◆ RECORDS PROVIDED:
- - - - -
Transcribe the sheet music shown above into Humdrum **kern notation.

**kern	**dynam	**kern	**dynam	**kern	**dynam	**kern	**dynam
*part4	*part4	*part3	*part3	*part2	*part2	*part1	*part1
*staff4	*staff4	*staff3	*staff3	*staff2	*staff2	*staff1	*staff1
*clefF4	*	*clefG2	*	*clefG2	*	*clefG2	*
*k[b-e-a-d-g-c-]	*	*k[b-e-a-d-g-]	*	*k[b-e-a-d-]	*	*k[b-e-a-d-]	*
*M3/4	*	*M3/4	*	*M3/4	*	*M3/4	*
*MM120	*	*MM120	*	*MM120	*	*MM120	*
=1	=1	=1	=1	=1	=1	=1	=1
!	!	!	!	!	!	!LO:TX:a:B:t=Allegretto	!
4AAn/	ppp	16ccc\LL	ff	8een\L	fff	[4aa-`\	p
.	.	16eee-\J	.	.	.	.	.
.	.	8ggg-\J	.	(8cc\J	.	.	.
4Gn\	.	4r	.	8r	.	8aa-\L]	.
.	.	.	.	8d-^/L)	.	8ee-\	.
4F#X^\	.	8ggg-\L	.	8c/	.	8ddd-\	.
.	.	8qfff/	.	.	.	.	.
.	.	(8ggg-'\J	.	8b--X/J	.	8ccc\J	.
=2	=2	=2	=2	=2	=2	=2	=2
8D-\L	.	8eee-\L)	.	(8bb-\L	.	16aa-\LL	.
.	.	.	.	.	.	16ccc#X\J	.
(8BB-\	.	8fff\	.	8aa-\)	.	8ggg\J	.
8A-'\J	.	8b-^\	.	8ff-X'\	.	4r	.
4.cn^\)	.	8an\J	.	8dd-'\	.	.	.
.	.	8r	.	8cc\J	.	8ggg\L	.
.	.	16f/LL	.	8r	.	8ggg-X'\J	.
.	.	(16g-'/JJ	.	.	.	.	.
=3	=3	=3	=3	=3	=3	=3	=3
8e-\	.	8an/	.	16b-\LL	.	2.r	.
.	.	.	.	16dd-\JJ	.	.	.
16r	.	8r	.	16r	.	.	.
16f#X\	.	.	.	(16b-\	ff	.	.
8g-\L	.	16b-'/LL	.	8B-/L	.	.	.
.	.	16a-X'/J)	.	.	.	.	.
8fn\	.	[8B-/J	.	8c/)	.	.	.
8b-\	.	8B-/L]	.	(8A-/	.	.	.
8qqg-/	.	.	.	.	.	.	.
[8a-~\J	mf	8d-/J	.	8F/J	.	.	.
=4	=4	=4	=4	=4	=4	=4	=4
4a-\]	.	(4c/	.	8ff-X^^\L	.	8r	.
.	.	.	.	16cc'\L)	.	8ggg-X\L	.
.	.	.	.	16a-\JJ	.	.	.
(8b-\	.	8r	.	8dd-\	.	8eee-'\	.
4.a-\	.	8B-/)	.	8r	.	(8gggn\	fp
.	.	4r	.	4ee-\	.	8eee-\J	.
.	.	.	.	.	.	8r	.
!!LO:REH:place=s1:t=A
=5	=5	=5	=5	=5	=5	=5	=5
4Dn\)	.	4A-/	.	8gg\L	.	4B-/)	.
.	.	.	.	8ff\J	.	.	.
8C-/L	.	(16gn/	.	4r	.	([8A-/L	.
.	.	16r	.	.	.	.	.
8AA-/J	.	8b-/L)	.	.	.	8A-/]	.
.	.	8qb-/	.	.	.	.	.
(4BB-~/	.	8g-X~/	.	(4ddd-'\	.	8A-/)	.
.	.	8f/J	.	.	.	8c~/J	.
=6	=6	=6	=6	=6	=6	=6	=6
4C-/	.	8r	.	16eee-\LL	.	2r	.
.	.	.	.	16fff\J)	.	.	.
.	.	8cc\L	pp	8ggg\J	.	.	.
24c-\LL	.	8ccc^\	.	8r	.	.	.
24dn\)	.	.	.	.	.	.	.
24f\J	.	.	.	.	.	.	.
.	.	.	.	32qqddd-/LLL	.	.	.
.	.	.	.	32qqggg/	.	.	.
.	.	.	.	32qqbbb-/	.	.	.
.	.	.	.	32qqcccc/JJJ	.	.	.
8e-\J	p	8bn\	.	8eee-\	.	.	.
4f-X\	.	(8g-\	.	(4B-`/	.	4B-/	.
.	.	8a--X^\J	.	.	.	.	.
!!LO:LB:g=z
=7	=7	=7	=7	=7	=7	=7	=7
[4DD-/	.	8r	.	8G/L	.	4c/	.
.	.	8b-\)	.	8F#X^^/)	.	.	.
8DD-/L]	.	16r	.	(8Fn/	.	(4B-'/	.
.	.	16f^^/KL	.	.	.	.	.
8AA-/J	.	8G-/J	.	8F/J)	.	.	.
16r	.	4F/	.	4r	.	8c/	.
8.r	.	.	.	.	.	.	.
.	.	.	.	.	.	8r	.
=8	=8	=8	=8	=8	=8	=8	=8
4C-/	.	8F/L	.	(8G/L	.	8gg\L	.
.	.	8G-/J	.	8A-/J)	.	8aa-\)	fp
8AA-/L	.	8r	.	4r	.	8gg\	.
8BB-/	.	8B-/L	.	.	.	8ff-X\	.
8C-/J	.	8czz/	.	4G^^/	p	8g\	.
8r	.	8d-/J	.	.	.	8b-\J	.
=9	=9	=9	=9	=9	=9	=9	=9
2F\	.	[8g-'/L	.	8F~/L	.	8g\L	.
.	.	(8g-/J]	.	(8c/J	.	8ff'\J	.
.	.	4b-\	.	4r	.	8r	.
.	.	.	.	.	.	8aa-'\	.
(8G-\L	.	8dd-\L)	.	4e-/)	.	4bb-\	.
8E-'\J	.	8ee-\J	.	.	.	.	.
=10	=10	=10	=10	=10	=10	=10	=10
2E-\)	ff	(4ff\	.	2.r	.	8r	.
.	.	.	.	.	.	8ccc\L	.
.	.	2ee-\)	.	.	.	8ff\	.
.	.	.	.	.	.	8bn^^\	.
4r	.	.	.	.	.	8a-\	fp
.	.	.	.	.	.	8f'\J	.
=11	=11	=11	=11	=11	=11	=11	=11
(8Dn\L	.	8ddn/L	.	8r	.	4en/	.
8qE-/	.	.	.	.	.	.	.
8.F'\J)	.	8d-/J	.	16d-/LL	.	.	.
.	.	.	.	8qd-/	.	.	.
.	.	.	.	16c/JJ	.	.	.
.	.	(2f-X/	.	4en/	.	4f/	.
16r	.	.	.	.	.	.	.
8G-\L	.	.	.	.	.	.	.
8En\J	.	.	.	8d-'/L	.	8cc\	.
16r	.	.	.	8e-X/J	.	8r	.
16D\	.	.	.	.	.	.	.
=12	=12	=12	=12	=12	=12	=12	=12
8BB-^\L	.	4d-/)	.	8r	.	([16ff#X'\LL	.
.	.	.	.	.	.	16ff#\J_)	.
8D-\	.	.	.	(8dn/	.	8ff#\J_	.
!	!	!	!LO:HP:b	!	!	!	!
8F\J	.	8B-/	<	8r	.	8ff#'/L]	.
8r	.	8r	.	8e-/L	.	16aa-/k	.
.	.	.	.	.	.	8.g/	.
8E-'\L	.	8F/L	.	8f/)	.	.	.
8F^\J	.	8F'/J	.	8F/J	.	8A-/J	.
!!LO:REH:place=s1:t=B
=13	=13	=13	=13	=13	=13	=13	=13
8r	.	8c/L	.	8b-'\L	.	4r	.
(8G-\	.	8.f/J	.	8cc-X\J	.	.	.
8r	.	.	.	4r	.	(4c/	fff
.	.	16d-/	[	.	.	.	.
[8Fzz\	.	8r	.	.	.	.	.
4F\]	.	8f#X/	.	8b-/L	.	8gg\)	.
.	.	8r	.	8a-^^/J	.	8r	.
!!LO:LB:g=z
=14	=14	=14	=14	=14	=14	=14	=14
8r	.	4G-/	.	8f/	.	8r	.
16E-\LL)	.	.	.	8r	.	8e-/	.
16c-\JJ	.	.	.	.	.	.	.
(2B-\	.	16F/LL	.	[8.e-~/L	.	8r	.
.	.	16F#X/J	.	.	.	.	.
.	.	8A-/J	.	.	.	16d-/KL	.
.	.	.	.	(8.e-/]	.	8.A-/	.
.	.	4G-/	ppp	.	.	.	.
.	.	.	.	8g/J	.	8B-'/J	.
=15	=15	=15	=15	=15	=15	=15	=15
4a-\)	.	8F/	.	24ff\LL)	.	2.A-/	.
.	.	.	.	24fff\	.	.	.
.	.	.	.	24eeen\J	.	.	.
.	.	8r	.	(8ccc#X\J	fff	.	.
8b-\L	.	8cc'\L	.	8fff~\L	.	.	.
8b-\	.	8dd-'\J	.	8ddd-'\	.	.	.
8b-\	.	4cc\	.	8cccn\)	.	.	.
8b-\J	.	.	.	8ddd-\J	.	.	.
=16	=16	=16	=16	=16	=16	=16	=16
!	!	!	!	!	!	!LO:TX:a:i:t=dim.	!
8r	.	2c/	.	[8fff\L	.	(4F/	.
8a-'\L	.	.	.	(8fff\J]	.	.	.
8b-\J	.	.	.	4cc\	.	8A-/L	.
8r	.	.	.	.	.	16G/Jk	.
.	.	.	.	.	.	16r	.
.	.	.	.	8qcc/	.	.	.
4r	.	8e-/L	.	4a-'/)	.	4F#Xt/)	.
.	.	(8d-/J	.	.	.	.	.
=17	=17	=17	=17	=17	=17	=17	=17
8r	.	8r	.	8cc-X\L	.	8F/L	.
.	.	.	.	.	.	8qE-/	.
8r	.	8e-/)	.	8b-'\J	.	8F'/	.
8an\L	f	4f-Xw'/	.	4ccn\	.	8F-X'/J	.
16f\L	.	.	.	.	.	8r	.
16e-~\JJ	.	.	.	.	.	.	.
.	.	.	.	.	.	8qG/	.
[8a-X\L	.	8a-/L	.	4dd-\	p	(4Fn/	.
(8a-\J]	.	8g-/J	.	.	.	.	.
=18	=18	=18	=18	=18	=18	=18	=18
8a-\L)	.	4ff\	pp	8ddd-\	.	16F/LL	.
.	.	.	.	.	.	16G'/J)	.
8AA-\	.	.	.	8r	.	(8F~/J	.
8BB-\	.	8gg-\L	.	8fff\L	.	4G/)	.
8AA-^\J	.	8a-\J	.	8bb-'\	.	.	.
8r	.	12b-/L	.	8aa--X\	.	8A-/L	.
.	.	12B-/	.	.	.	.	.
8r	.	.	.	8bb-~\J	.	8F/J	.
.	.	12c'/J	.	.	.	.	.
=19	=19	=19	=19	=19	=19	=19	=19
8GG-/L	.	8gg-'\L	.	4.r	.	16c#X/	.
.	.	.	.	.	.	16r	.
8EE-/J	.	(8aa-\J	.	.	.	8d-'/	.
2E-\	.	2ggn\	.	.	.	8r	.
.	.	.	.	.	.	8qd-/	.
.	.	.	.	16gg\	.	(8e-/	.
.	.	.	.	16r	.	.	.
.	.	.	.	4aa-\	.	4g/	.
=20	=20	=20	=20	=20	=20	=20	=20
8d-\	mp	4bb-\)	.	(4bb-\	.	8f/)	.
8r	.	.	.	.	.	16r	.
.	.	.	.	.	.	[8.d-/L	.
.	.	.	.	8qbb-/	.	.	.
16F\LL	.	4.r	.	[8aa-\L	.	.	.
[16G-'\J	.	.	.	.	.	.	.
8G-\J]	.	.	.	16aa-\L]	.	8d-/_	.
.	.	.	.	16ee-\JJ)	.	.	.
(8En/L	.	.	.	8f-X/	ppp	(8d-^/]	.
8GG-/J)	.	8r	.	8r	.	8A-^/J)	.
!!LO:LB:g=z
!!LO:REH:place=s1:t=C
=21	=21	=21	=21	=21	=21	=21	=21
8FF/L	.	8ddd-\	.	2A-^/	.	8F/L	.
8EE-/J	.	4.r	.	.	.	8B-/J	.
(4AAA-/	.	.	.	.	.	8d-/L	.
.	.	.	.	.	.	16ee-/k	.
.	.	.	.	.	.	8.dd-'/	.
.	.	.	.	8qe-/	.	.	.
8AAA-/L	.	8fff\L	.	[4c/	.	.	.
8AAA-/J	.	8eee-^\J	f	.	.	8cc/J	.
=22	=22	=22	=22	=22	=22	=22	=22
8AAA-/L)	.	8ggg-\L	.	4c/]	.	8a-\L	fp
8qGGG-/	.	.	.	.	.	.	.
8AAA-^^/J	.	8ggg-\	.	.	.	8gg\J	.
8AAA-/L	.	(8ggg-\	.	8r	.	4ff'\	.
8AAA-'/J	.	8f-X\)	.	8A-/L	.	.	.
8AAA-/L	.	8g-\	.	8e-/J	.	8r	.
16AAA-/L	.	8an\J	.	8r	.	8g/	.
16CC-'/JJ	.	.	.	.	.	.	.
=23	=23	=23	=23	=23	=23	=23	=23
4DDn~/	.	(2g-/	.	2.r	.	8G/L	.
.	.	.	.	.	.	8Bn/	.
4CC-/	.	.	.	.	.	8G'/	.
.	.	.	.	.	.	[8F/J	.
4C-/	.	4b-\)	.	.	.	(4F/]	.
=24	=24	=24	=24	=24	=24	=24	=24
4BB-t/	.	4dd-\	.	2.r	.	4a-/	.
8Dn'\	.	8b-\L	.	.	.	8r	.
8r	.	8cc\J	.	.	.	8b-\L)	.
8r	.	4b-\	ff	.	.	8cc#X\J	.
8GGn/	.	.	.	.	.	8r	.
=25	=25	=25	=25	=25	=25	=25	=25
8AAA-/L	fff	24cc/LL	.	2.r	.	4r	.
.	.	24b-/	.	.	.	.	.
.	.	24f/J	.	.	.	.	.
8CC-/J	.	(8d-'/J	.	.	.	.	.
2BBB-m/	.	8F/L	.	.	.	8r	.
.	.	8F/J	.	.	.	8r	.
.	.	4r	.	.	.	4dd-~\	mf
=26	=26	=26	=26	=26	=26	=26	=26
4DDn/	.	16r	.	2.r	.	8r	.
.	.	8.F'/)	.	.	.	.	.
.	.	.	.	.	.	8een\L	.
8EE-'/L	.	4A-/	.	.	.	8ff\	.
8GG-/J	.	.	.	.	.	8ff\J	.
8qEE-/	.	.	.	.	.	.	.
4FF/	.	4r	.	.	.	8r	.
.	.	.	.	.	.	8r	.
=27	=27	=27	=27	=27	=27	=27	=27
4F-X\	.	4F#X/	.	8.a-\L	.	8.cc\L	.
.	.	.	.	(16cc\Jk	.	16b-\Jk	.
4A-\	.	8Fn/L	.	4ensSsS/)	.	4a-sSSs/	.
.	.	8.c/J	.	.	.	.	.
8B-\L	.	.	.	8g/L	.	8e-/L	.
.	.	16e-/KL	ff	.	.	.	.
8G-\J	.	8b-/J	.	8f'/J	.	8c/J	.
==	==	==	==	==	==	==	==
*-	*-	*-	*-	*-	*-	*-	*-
- - - - -
◆ WRITTEN REQUEST: Report each line of the listing above that contains the string "kern".

◆ EXERCISE SOLUTION:
Transcribe the sheet music shown above into Humdrum **kern notation.
**kern	**dynam	**kern	**dynam	**kern	**dynam	**kern	**dynam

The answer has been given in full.